═══ EXERCISE MATERIALS

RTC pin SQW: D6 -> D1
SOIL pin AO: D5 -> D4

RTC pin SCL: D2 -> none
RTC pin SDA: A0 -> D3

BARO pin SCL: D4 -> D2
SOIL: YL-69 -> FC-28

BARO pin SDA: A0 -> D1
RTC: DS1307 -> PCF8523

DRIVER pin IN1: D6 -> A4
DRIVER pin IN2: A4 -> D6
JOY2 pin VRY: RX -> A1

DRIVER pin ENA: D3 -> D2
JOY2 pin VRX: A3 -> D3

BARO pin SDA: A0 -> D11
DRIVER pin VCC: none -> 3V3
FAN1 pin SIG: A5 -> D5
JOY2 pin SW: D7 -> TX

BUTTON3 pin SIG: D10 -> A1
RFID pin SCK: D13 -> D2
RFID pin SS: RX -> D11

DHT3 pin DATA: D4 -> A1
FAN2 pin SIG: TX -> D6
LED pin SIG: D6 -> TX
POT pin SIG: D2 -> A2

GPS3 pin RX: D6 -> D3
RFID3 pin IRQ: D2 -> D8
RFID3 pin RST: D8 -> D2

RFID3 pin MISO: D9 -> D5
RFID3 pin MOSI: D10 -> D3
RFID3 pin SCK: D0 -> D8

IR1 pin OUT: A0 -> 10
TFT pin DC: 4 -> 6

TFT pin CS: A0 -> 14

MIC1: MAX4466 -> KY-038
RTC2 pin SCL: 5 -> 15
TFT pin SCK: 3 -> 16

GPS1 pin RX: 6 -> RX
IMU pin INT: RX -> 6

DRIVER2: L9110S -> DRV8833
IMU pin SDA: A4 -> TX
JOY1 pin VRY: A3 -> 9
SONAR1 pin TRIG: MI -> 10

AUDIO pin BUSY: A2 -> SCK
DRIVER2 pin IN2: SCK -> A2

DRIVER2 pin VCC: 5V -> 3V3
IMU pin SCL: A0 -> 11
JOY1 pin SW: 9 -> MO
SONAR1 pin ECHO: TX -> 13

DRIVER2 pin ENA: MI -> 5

══════

* **EXERCISE PROMPT**
From the entries above, return exactly the line containing "TFT pin CS: A0 -> 14", the line containing "AUDIO pin BUSY: A2 -> SCK", and all lines between, and nothing else.

* **ANSWER TO THE PROBLEM**
TFT pin CS: A0 -> 14

MIC1: MAX4466 -> KY-038
RTC2 pin SCL: 5 -> 15
TFT pin SCK: 3 -> 16

GPS1 pin RX: 6 -> RX
IMU pin INT: RX -> 6

DRIVER2: L9110S -> DRV8833
IMU pin SDA: A4 -> TX
JOY1 pin VRY: A3 -> 9
SONAR1 pin TRIG: MI -> 10

AUDIO pin BUSY: A2 -> SCK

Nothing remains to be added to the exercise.